Beginning at the line that mentions "none -> black plate E2:H2 level 1", retype the rest of the records below exactly. Pictures are not part of the copy.
====== Material provided
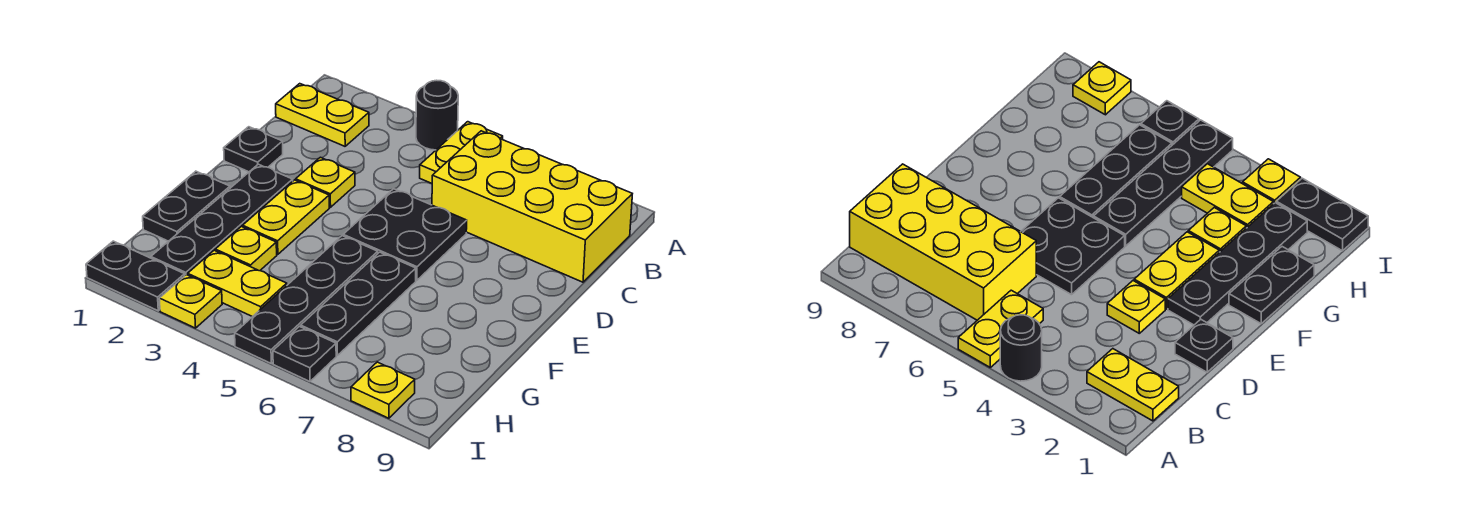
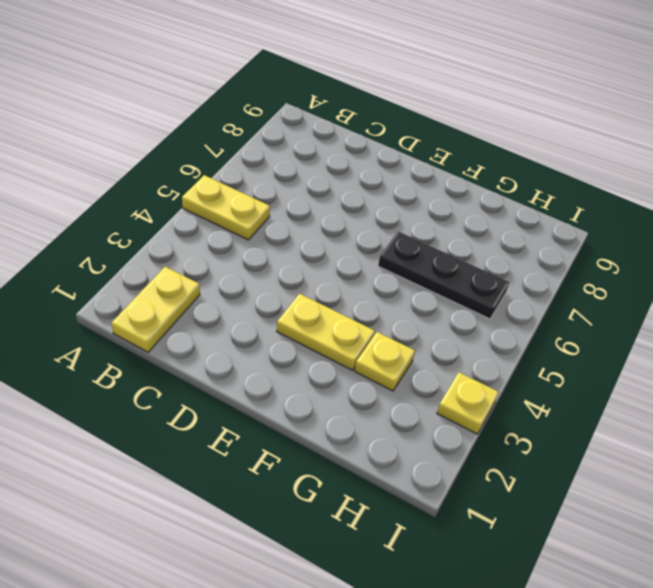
none -> black round brick A4 level 1
none -> yellow brick B6:C9 level 1
none -> black plate D1 level 1

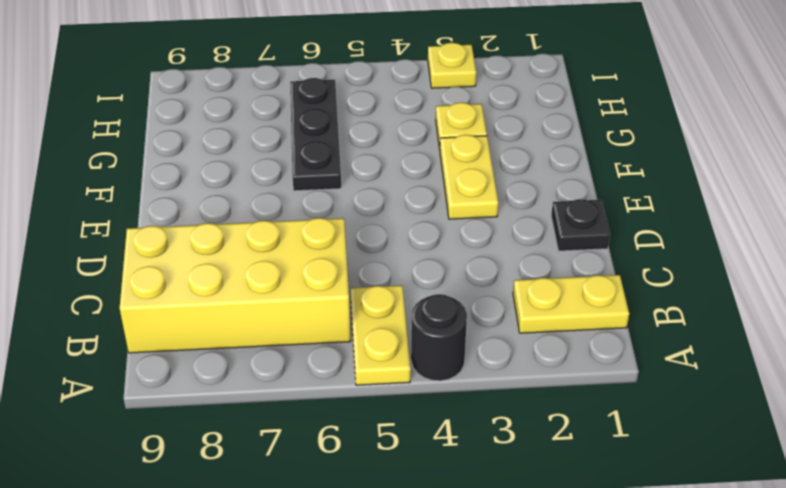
none -> yellow plate D3 level 1
none -> black plate D5:E6 level 1
none -> black plate E2:H2 level 1

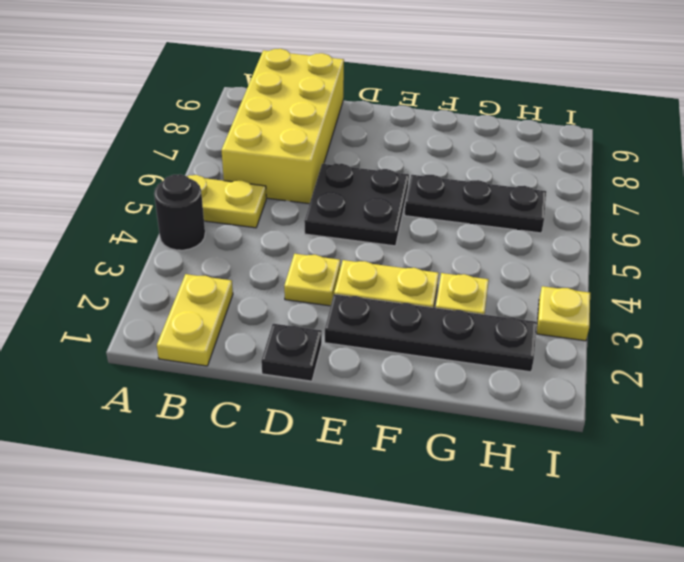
none -> black plate F1:G1 level 1
none -> black plate F5:I5 level 1
none -> yellow plate H3:H4 level 1

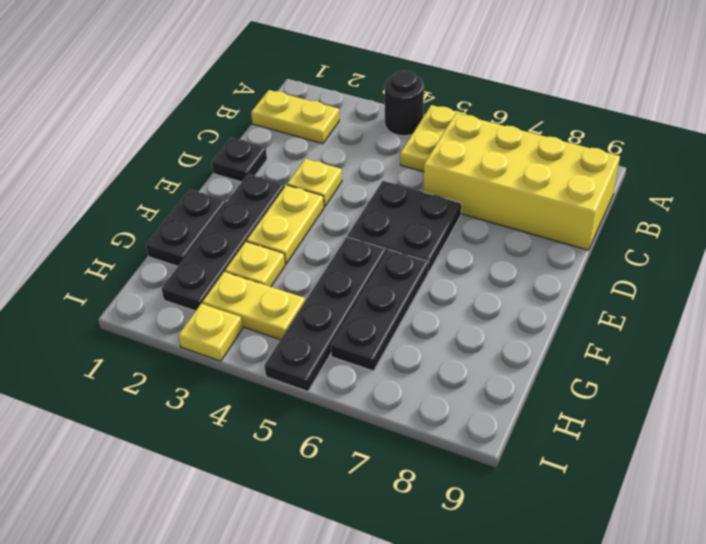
none -> black plate I1:I2 level 1
none -> black plate I6 level 1
none -> yellow plate I8 level 1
============
## Output of the task
none -> black plate E2:H2 level 1

none -> black plate F1:G1 level 1
none -> black plate F5:I5 level 1
none -> yellow plate H3:H4 level 1

none -> black plate I1:I2 level 1
none -> black plate I6 level 1
none -> yellow plate I8 level 1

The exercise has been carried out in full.